▶ Work to be completed
Check every line of the data below for the string "pink", and copy the ones that hold it.

▶ Data for review
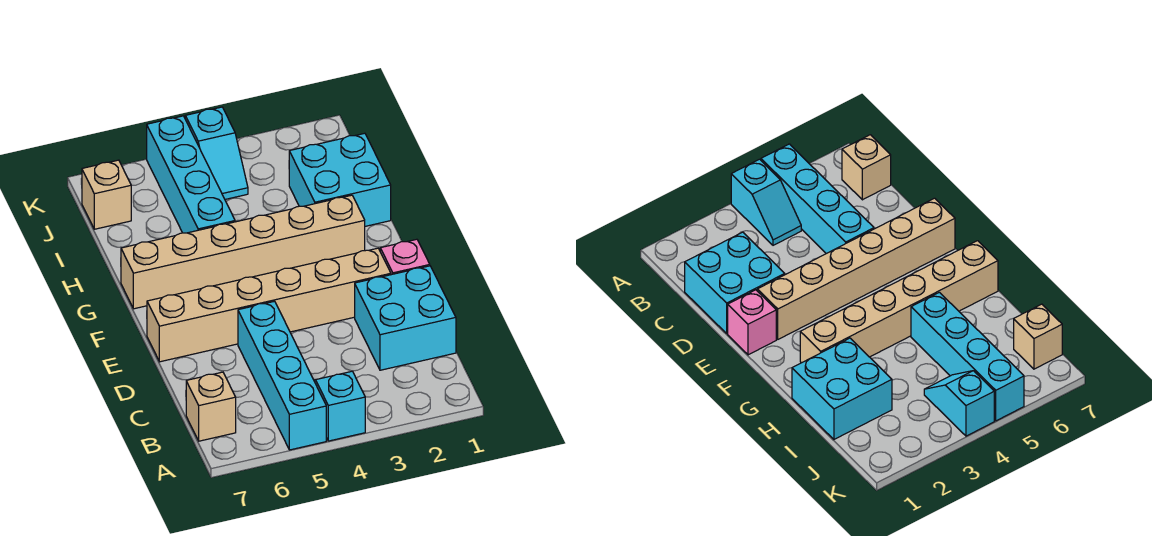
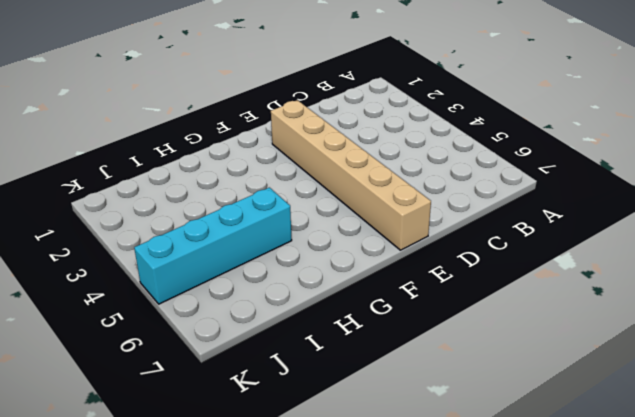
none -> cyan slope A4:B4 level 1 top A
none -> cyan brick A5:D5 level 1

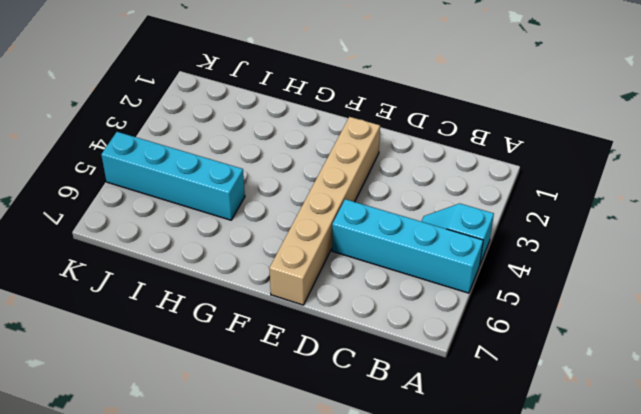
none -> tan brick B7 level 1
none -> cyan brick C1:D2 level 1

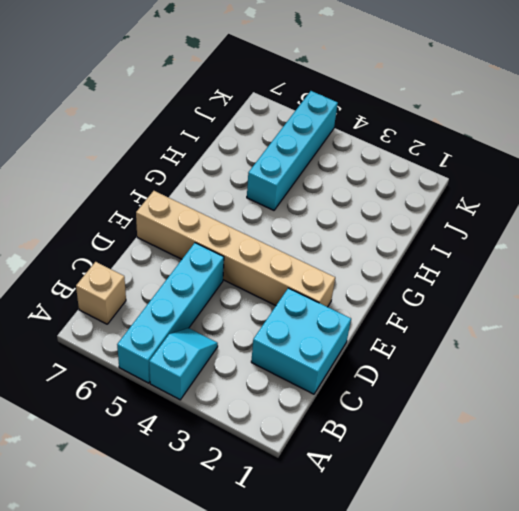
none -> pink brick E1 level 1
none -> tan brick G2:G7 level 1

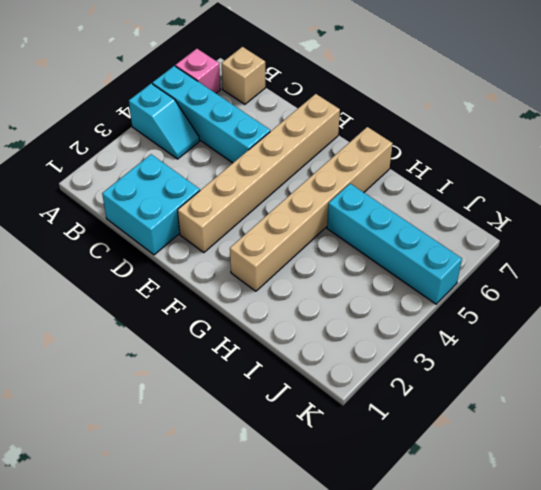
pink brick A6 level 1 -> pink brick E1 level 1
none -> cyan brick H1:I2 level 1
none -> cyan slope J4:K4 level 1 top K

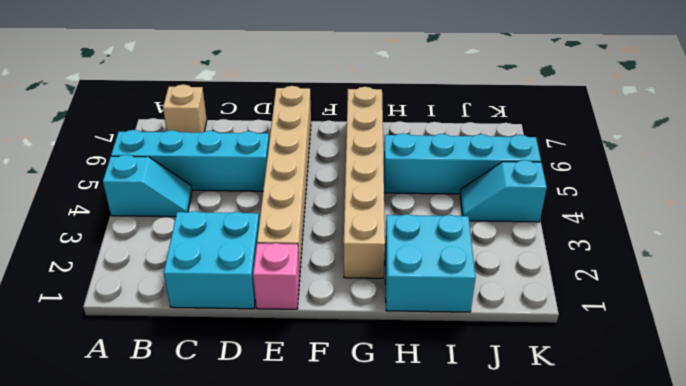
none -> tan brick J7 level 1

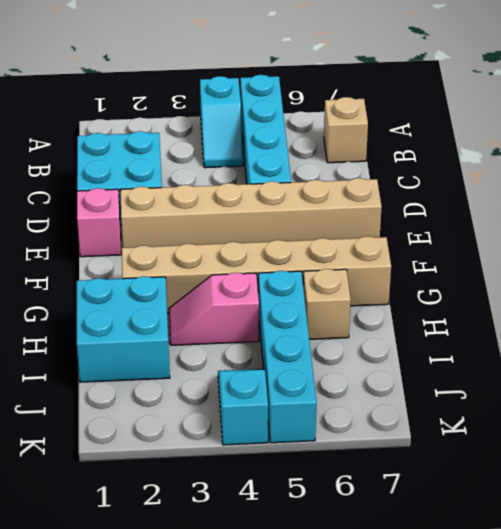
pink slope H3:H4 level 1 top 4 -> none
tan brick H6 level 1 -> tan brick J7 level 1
--
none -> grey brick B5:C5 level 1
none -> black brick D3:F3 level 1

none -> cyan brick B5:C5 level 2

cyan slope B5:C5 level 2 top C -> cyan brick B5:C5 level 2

▶ Solution to this exercise
none -> pink brick E1 level 1
pink brick A6 level 1 -> pink brick E1 level 1
pink slope H3:H4 level 1 top 4 -> none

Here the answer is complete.